Directions for this task:
In the records below, select every line that contains the string "kern" and copy each one. Matching is case-sensitive.

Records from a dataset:
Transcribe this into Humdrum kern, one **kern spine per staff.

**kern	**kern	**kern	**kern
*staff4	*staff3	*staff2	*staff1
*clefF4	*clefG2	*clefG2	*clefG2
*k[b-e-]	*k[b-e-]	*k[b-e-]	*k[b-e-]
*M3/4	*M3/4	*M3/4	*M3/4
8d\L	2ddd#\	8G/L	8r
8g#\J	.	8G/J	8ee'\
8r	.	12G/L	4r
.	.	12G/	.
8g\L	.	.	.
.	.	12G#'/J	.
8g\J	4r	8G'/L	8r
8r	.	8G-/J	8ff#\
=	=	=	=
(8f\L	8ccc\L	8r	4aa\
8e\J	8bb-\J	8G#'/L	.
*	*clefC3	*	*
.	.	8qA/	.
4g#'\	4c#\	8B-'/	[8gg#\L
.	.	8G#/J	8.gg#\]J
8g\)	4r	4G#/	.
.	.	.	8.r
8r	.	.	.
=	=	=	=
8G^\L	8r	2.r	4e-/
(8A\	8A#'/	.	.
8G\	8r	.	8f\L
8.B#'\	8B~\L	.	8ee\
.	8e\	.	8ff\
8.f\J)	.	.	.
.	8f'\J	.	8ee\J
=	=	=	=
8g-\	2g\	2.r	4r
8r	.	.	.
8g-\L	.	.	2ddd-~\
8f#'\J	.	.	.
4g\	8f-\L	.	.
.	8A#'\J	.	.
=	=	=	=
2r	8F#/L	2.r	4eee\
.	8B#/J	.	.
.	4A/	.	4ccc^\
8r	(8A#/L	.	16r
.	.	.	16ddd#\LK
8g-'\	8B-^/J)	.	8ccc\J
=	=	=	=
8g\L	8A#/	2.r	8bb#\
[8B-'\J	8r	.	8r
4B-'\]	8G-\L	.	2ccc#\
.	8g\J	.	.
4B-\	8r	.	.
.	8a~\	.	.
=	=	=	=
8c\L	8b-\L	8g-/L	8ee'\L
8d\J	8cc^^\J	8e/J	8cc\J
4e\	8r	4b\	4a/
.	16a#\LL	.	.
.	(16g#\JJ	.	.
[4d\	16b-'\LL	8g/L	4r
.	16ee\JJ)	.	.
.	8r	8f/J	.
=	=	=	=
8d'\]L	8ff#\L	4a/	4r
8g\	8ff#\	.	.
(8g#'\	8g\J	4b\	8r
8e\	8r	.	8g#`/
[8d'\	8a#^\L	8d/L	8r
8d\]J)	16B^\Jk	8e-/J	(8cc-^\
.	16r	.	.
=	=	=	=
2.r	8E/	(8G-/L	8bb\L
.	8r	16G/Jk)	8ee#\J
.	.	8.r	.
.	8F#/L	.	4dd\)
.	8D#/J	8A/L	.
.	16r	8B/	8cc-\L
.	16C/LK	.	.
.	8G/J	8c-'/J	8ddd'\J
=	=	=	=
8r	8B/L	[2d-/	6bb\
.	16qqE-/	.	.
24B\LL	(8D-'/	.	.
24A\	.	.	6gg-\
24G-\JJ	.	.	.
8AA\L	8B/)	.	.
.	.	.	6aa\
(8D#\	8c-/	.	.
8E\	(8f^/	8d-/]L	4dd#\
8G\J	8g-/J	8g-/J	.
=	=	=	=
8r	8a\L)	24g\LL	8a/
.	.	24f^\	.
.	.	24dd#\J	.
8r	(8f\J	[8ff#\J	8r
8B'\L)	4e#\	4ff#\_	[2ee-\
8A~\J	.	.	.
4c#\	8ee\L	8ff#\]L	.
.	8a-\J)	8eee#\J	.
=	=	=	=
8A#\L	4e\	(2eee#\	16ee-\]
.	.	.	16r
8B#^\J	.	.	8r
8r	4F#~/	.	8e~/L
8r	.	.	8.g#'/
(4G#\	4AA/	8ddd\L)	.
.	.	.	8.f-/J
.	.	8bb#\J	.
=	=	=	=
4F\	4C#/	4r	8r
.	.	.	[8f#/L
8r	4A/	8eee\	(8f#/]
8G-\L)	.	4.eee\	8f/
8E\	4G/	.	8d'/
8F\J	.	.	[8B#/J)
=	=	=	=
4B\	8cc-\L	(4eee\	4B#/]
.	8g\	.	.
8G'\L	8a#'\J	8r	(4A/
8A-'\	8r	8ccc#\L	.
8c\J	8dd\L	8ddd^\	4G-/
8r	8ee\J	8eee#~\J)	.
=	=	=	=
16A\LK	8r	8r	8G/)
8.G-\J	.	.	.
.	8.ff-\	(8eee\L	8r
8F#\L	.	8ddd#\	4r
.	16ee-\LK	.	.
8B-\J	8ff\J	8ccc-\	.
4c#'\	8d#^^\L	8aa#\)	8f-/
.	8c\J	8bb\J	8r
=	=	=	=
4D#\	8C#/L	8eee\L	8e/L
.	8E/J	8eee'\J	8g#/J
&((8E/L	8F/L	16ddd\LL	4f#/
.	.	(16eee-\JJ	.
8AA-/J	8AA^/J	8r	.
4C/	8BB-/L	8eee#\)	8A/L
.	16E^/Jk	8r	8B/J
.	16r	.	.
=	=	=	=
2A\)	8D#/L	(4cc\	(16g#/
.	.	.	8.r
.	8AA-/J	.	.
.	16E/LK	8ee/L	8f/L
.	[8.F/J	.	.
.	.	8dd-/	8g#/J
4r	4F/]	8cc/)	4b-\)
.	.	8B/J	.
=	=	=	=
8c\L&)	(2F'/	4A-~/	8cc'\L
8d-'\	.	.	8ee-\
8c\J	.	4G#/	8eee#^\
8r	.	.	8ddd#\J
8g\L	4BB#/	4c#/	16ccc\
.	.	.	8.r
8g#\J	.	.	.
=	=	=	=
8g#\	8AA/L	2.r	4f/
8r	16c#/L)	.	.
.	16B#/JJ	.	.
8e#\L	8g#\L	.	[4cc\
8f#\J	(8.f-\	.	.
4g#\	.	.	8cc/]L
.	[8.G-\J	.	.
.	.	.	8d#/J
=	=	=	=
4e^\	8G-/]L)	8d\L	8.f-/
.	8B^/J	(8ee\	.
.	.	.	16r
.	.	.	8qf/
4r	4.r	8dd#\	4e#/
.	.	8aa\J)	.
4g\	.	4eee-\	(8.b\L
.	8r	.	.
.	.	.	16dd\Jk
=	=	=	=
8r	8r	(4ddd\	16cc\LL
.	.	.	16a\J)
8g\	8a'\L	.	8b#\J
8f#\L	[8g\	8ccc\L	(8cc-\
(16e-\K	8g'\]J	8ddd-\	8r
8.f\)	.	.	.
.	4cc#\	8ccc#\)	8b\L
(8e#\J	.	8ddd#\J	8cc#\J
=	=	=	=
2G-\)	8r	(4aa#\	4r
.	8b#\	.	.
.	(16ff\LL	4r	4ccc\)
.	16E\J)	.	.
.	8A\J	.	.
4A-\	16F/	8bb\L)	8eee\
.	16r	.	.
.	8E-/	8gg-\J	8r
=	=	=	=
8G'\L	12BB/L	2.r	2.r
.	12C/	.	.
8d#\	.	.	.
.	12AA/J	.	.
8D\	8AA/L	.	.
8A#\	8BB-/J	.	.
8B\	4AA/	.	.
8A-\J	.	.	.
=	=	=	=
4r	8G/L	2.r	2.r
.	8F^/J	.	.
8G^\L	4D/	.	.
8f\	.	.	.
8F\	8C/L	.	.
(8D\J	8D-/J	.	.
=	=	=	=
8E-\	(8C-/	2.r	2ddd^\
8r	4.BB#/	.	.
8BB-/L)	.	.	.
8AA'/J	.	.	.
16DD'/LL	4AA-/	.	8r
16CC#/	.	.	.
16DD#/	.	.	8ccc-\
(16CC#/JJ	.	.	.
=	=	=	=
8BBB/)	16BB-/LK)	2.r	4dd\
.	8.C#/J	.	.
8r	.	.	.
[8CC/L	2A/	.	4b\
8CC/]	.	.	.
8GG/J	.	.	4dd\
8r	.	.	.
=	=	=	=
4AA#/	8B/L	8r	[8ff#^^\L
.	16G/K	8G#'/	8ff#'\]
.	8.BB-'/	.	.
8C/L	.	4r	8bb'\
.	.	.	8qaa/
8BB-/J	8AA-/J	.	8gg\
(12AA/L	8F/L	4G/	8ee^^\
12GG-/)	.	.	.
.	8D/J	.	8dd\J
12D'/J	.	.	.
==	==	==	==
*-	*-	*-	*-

Problem solution:
Transcribe this into Humdrum kern, one **kern spine per staff.
**kern	**kern	**kern	**kern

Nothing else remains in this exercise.